■ Supplied data ■
※

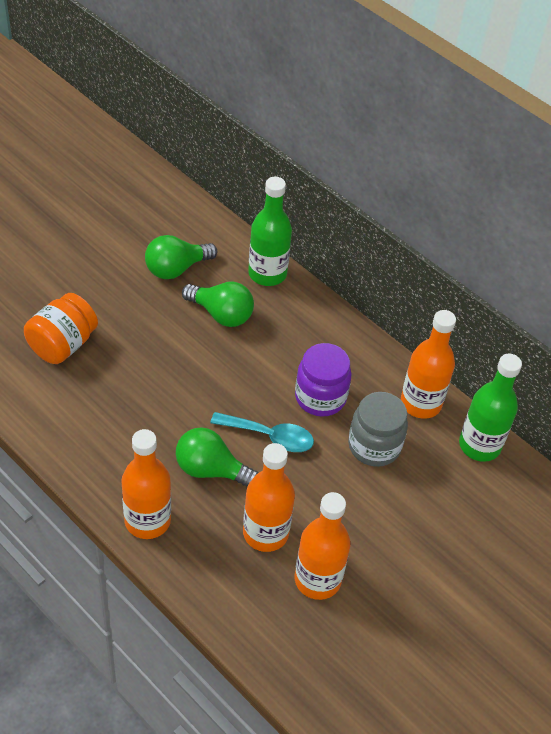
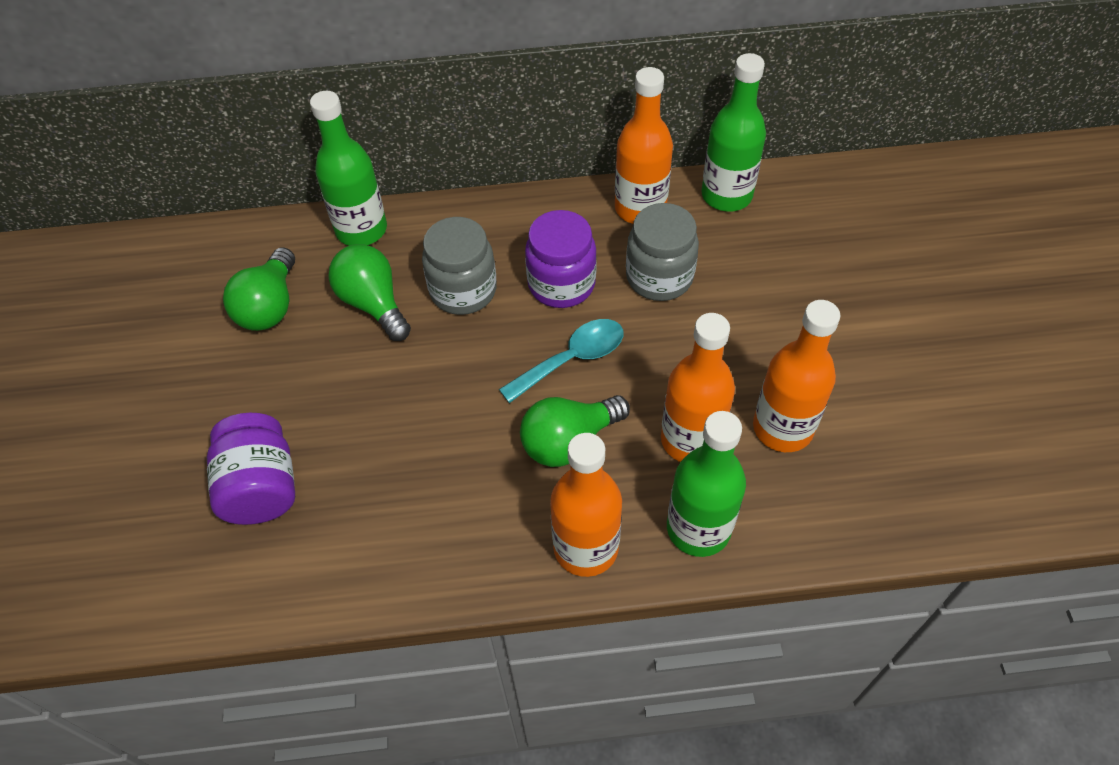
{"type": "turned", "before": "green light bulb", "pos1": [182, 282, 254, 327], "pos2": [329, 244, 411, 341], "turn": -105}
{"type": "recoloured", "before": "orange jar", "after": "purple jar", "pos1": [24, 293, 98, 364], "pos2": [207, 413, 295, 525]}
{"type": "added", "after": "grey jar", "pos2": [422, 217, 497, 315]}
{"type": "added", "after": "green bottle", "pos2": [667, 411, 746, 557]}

※

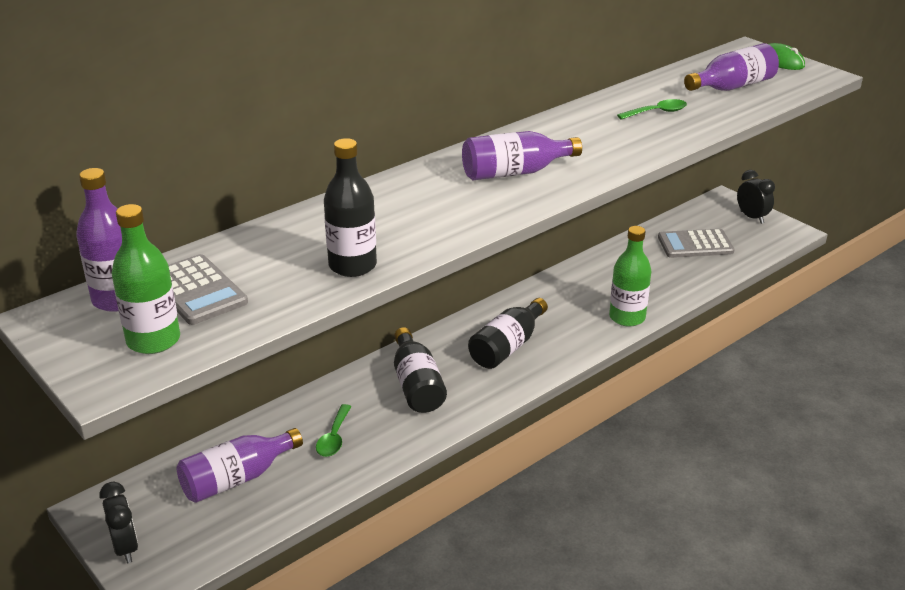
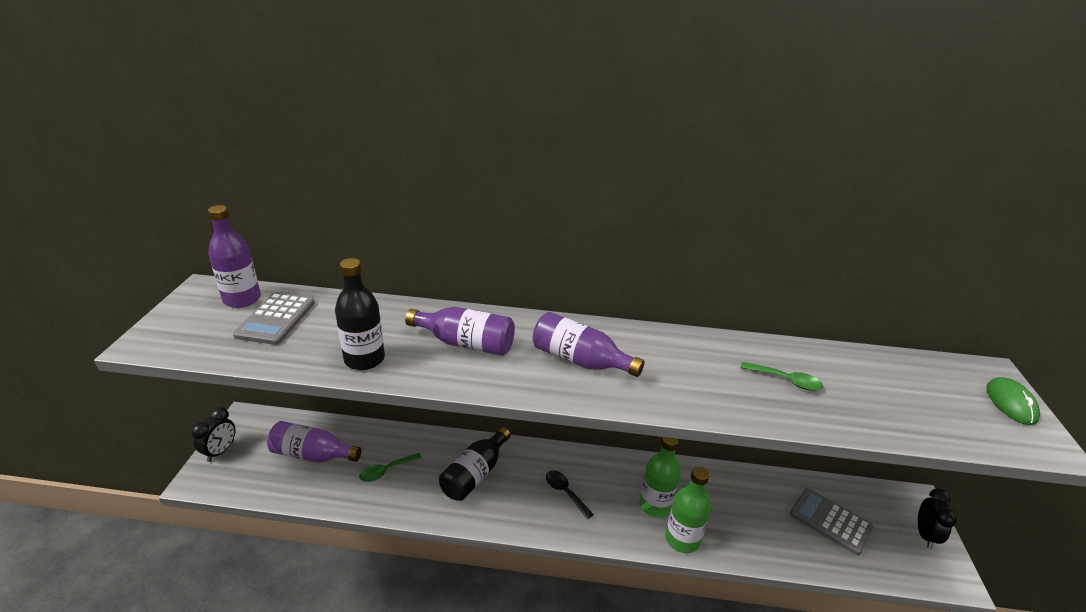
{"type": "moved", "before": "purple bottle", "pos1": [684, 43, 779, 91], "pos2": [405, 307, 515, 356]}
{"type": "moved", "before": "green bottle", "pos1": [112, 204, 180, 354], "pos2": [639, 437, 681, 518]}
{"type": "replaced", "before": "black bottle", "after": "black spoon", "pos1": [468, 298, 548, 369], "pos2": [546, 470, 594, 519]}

※

■ Aim of the exercise ■
Tally the lines in the records above that contain the word "moved". Write the number and nothing else.

■ Solution to this exercise ■
2